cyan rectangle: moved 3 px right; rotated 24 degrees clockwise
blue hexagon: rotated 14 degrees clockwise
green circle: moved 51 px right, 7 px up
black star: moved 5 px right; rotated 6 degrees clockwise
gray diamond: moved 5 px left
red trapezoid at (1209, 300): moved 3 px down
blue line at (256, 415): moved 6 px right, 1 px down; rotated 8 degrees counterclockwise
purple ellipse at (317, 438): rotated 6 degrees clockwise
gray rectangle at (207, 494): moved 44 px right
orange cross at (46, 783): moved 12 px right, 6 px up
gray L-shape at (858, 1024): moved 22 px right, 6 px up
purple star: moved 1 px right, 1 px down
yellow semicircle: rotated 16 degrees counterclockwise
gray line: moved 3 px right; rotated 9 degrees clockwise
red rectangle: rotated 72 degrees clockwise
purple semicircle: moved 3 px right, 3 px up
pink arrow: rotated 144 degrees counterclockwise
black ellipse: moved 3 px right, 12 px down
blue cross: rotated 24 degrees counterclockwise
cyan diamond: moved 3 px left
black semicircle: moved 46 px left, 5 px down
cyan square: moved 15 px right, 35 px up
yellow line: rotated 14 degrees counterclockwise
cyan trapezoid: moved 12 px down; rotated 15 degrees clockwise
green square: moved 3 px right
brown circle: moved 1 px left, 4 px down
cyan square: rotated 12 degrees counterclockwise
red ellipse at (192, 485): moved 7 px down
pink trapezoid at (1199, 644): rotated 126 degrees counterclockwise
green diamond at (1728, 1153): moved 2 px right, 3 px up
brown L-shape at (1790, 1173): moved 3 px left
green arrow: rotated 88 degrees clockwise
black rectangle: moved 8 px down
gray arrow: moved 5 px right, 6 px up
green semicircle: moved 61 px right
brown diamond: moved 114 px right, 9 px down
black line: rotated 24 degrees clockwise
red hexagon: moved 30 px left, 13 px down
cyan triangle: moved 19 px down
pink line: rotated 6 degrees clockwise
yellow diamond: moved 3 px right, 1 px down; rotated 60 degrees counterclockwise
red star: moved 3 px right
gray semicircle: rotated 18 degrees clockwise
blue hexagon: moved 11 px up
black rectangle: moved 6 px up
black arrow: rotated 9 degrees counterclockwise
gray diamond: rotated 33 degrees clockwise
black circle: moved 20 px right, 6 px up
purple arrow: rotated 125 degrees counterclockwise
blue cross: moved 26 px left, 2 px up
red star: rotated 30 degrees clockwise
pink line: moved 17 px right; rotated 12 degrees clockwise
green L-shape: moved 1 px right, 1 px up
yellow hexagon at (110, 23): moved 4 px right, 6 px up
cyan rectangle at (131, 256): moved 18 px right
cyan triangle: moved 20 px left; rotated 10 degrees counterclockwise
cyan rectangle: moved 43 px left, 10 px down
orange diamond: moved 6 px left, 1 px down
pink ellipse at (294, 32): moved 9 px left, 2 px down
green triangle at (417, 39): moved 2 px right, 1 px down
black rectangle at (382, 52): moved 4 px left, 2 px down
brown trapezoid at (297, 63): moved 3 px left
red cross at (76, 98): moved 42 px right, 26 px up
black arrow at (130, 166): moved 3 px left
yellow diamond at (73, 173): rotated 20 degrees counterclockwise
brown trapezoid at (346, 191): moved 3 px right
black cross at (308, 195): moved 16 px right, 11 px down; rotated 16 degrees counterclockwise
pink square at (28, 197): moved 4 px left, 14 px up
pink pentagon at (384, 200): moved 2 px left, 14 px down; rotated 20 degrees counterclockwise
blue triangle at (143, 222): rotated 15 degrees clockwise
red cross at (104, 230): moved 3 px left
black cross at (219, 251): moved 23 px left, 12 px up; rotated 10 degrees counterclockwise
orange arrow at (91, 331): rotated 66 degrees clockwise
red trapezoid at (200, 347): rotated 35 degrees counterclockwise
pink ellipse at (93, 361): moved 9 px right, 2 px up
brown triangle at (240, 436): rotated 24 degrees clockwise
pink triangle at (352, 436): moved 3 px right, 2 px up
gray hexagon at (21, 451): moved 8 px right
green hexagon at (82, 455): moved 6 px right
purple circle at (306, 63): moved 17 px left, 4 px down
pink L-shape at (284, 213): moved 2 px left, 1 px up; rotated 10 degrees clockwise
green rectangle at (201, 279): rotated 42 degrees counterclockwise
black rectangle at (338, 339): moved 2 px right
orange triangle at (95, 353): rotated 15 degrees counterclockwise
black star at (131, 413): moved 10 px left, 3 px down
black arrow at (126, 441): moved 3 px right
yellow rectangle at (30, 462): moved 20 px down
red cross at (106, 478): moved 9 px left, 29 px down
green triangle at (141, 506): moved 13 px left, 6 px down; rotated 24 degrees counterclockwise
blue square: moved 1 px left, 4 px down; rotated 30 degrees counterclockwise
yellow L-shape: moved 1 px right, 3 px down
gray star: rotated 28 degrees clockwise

__AIM__
Copy out everything from the first line of the listing down to the line containing "red trapezoid at (1209, 300): moved 3 px down", including both of those lines and nothing after them.

__SOLUTION TO THIS TASK__
cyan rectangle: moved 3 px right; rotated 24 degrees clockwise
blue hexagon: rotated 14 degrees clockwise
green circle: moved 51 px right, 7 px up
black star: moved 5 px right; rotated 6 degrees clockwise
gray diamond: moved 5 px left
red trapezoid at (1209, 300): moved 3 px down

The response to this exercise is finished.